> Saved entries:
□ □ □ □ □

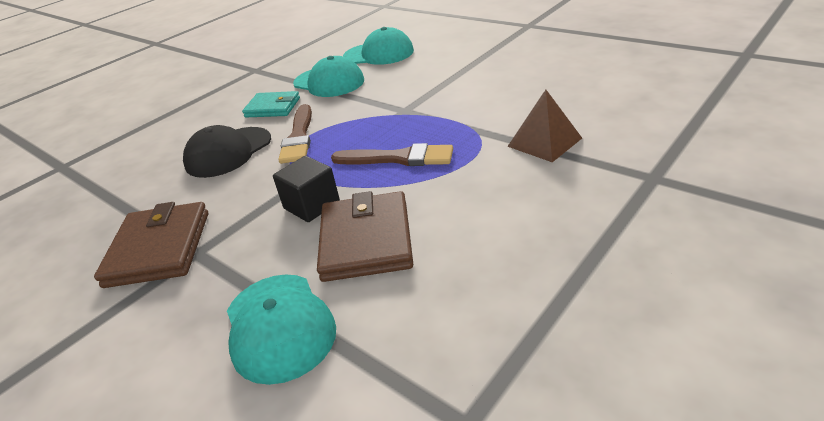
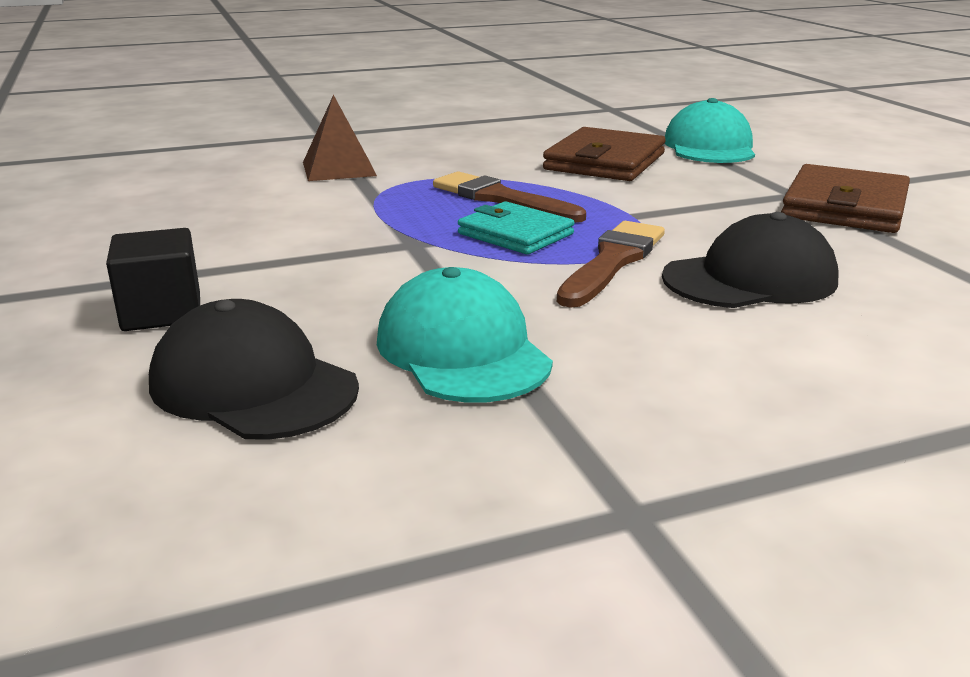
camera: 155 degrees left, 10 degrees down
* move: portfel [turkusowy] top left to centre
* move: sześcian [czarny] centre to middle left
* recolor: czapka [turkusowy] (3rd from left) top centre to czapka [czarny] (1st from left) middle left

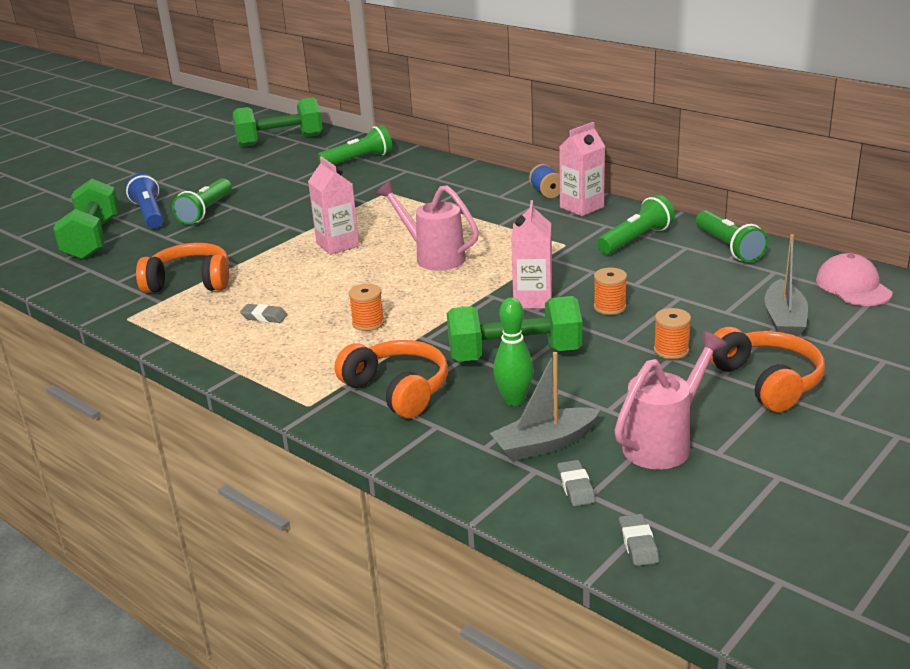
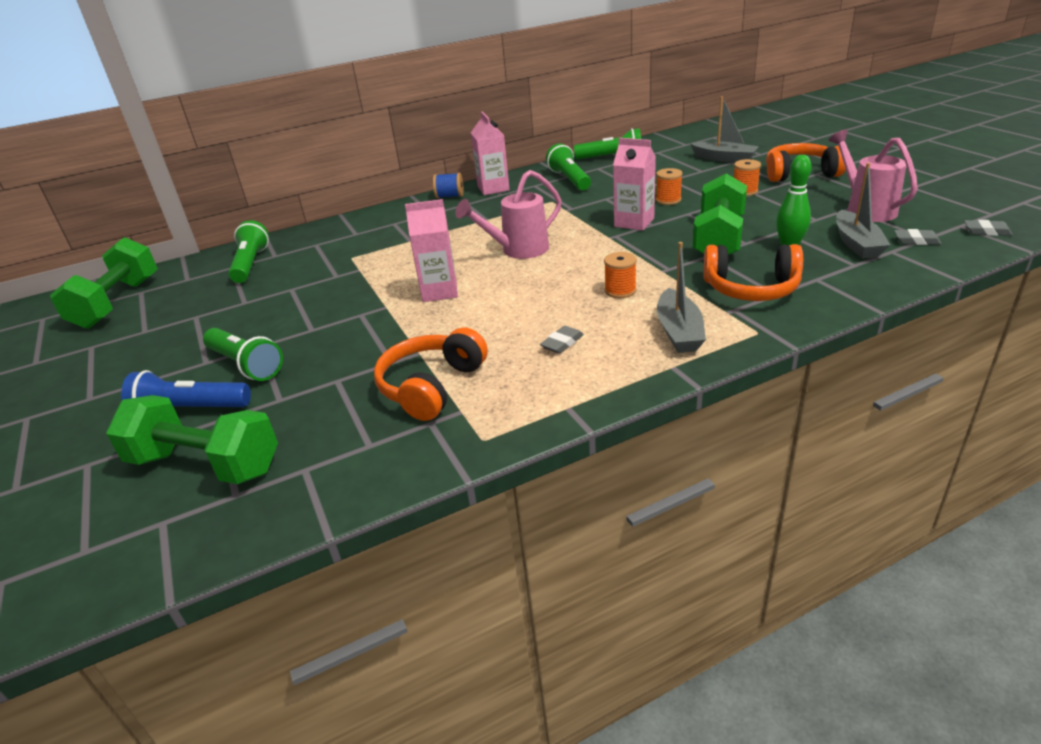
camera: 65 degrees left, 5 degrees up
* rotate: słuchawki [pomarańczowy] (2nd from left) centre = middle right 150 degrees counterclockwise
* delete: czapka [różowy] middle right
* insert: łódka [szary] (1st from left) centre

□ □ □ □ □

> Instructions to follow: Only an exact copy of the records counts as an answer. Leave out the images.

> Result for this exercise:
camera: 155 degrees left, 10 degrees down
* move: portfel [turkusowy] top left to centre
* move: sześcian [czarny] centre to middle left
* recolor: czapka [turkusowy] (3rd from left) top centre to czapka [czarny] (1st from left) middle left

camera: 65 degrees left, 5 degrees up
* rotate: słuchawki [pomarańczowy] (2nd from left) centre = middle right 150 degrees counterclockwise
* delete: czapka [różowy] middle right
* insert: łódka [szary] (1st from left) centre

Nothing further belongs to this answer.